TO DO.
Everything from the line containing "C1: 47uF (GND, VO) -> none" through the line containing "R6: 22k (GND, VO) -> 22k (GND, MID)" should be repeated exactly, and nothing else from the data.

━━ DATA FOR PROCESSING ━━

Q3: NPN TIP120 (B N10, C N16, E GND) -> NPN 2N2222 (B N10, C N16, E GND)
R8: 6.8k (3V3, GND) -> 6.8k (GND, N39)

━━━
━━ DATA FOR PROCESSING ━━

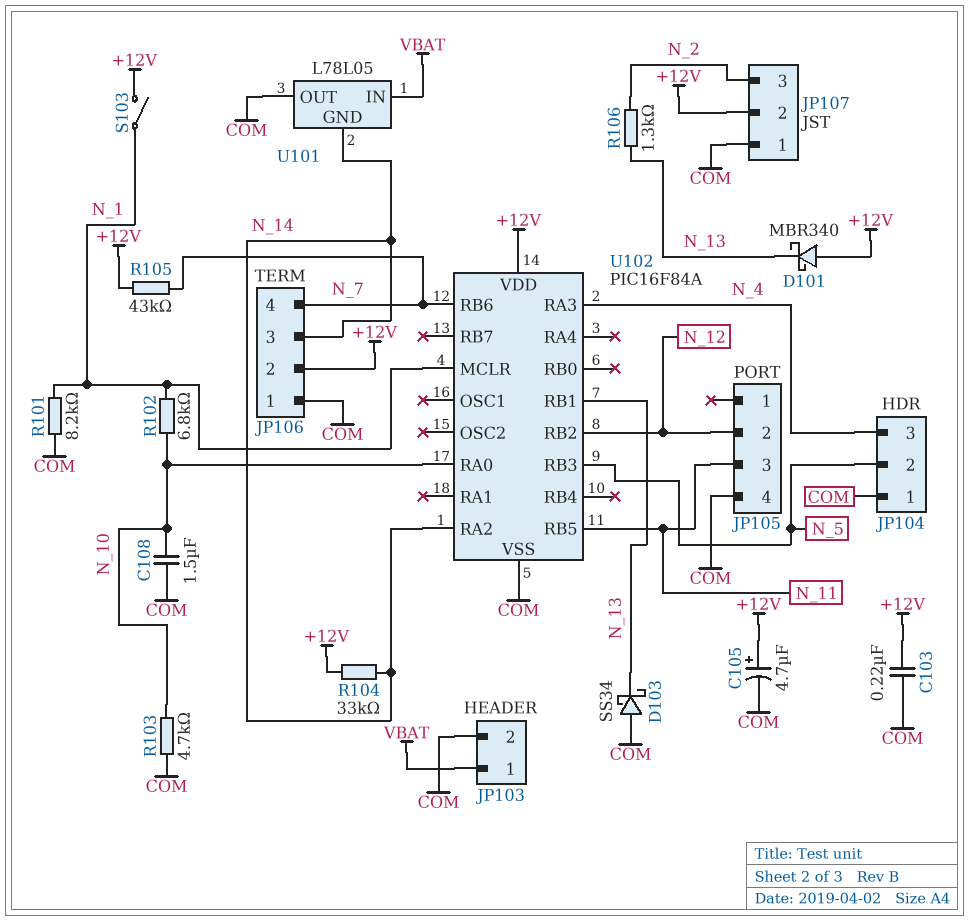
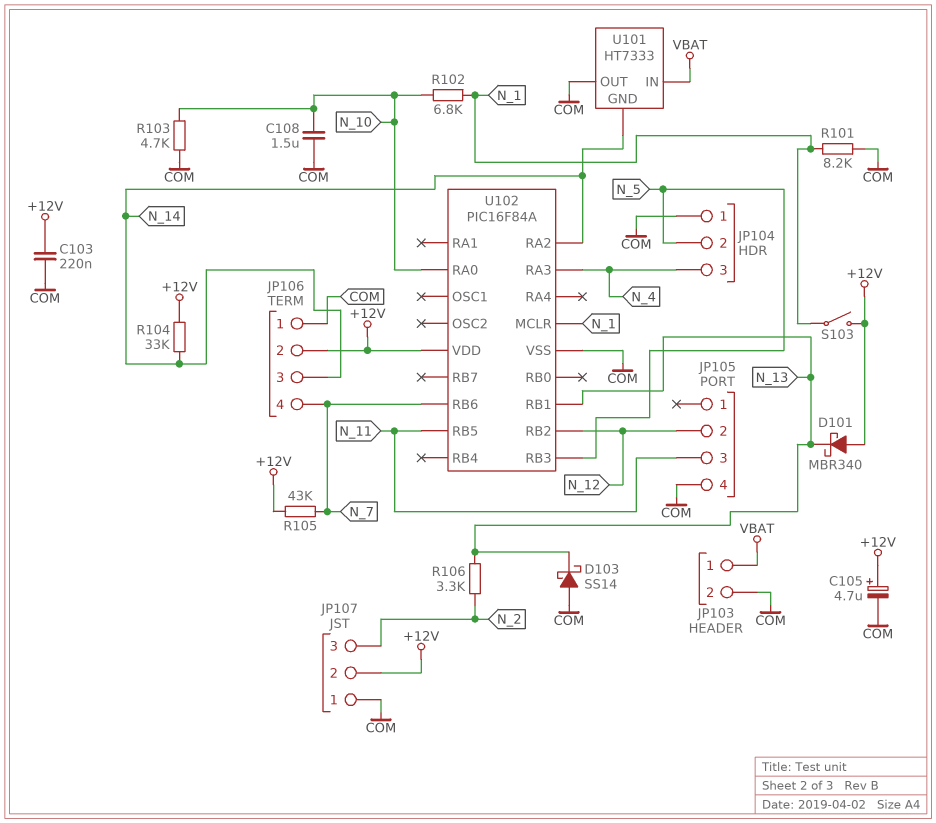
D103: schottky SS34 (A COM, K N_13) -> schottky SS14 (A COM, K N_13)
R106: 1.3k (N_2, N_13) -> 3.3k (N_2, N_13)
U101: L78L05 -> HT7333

━━━
━━ DATA FOR PROCESSING ━━

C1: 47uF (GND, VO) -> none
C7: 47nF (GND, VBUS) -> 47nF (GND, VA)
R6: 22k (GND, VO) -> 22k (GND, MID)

━━━

OUTPUT.
C1: 47uF (GND, VO) -> none
C7: 47nF (GND, VBUS) -> 47nF (GND, VA)
R6: 22k (GND, VO) -> 22k (GND, MID)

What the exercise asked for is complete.